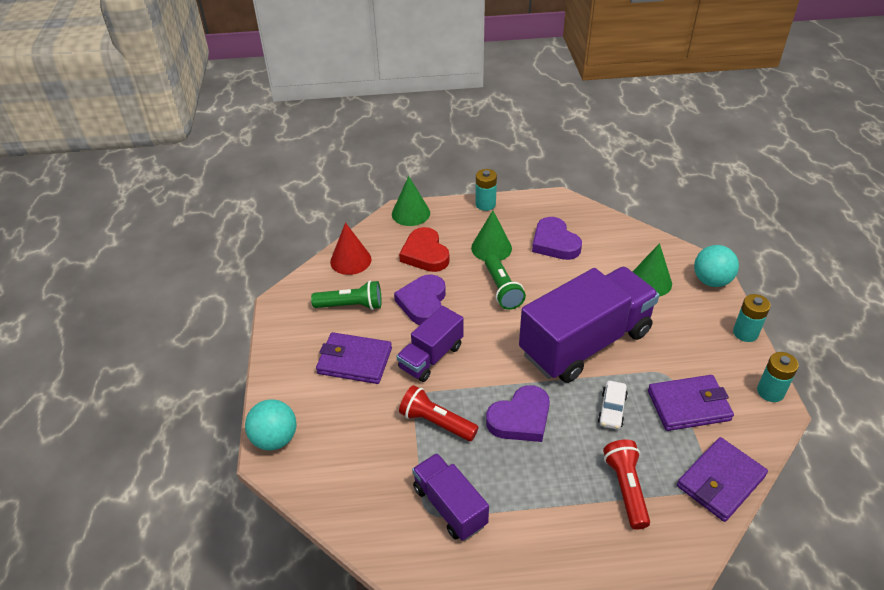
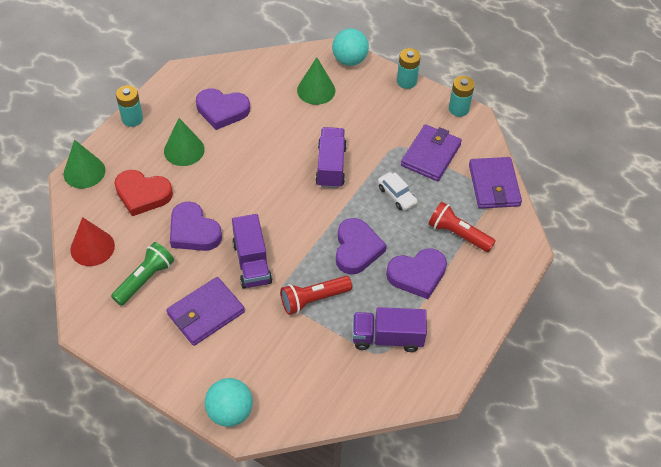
camera: 55 degrees left, 10 degrees up
(502, 290) = (233, 175): green flashlight -> none
(543, 485) = (417, 275): none -> purple heart
(585, 343) = (331, 166): purple truck -> purple truck, size x0.52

──────────────────────────────

DIRECTIONS FOR THIS TASK
Should a line in the material contain "none", copy it.

COMPLETED TASK
(502, 290) = (233, 175): green flashlight -> none
(543, 485) = (417, 275): none -> purple heart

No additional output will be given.